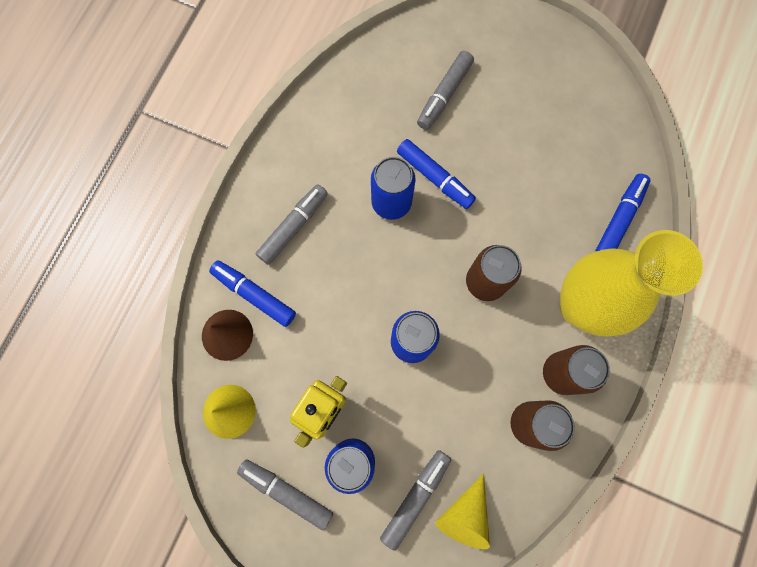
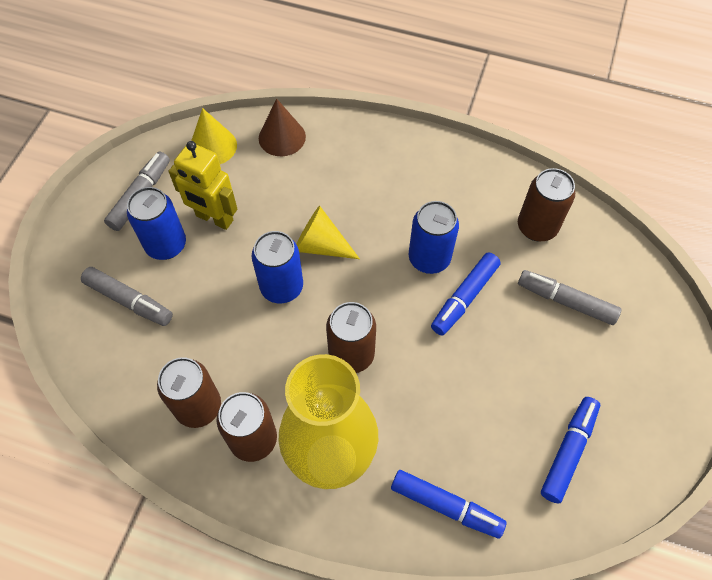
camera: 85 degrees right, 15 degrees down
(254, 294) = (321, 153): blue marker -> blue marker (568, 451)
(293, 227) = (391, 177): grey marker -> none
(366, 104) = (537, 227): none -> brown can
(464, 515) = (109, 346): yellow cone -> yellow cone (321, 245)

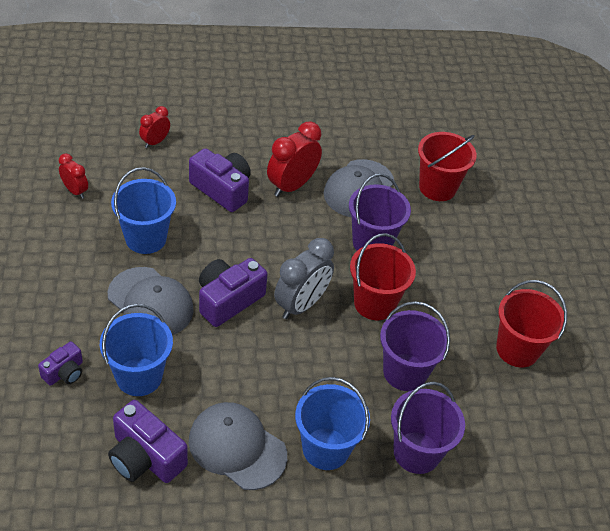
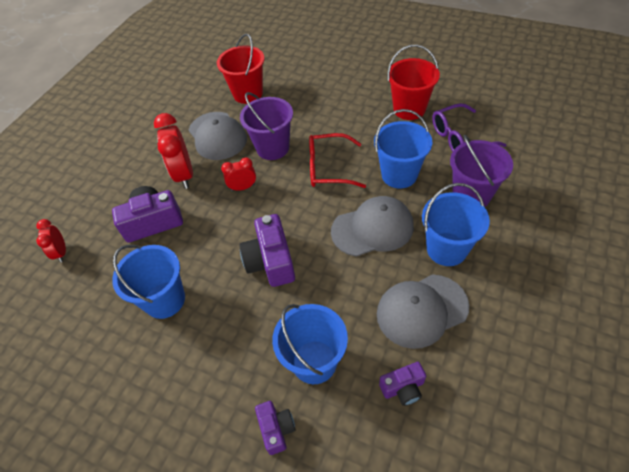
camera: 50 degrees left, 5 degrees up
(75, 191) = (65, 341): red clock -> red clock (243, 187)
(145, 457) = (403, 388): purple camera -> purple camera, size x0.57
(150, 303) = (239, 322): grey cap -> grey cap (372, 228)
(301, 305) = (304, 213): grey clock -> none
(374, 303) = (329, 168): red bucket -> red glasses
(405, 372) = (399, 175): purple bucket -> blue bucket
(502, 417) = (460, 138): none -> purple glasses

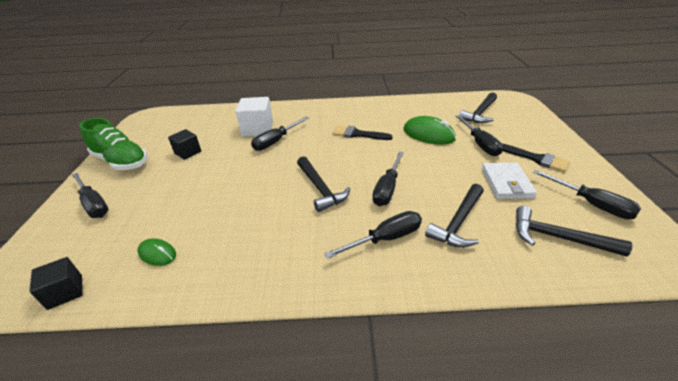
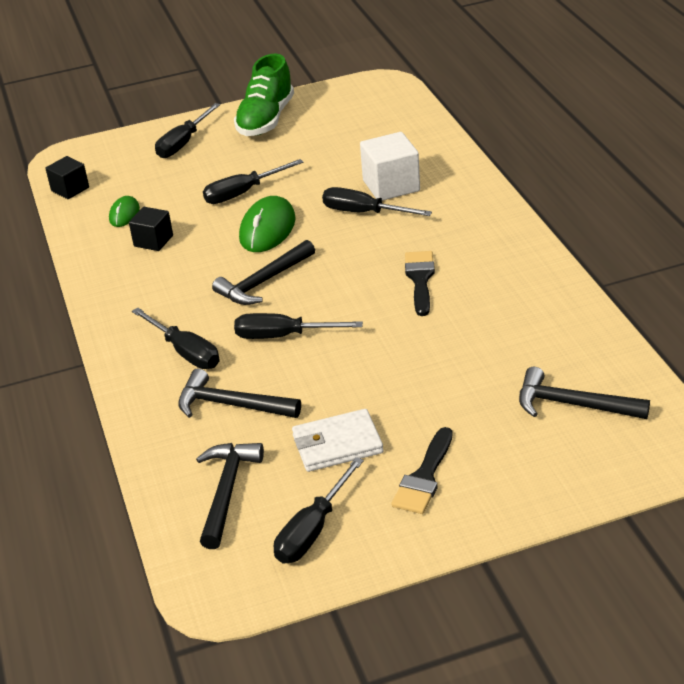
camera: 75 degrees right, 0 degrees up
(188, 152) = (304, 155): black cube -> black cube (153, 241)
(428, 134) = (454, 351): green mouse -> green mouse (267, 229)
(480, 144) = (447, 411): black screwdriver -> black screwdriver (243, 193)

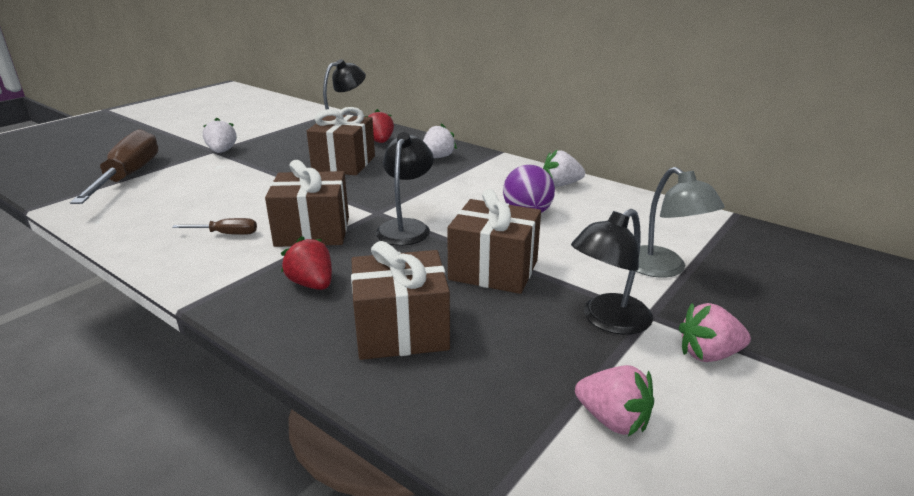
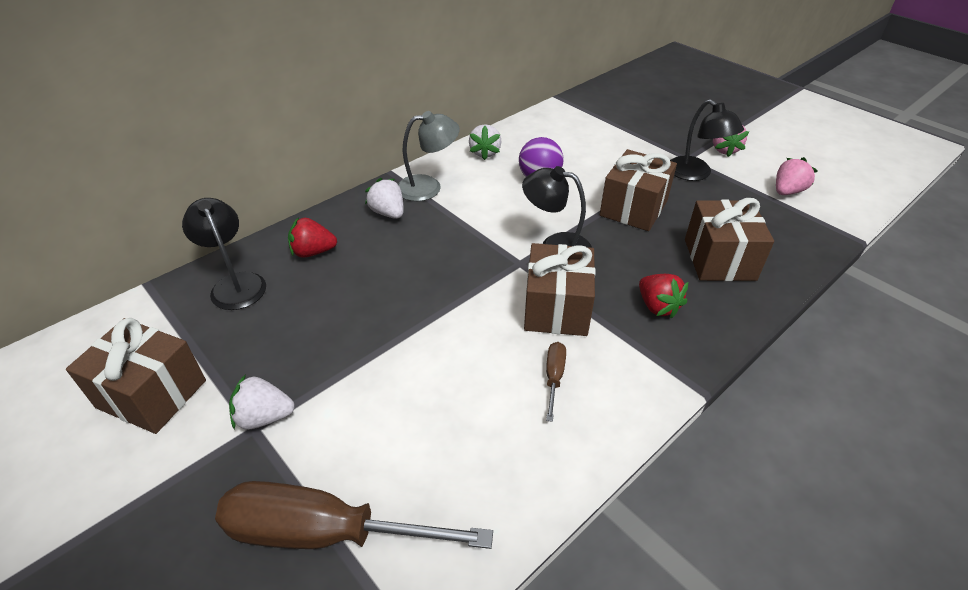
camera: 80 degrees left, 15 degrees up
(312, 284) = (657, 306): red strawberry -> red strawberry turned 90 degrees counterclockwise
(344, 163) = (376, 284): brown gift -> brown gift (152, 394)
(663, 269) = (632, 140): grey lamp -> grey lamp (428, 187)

▶ _EXERCISE OBJECTIVE_: Could you repeat every entry above exactly, with each picture omitted?

▶ _EXERCISE RESPONSE_:
camera: 85 degrees right, 15 degrees down
(254, 294) = (321, 153): blue marker -> blue marker (568, 451)
(293, 227) = (391, 177): grey marker -> none
(366, 104) = (537, 227): none -> brown can
(464, 515) = (109, 346): yellow cone -> yellow cone (321, 245)

camera: 50 degrees left, 5 degrees up
(75, 191) = (65, 341): red clock -> red clock (243, 187)
(145, 457) = (403, 388): purple camera -> purple camera, size x0.57
(150, 303) = (239, 322): grey cap -> grey cap (372, 228)
(301, 305) = (304, 213): grey clock -> none
(374, 303) = (329, 168): red bucket -> red glasses
(405, 372) = (399, 175): purple bucket -> blue bucket
(502, 417) = (460, 138): none -> purple glasses

camera: 75 degrees right, 0 degrees up
(188, 152) = (304, 155): black cube -> black cube (153, 241)
(428, 134) = (454, 351): green mouse -> green mouse (267, 229)
(480, 144) = (447, 411): black screwdriver -> black screwdriver (243, 193)

camera: 80 degrees left, 15 degrees up
(312, 284) = (657, 306): red strawberry -> red strawberry turned 90 degrees counterclockwise
(344, 163) = (376, 284): brown gift -> brown gift (152, 394)
(663, 269) = (632, 140): grey lamp -> grey lamp (428, 187)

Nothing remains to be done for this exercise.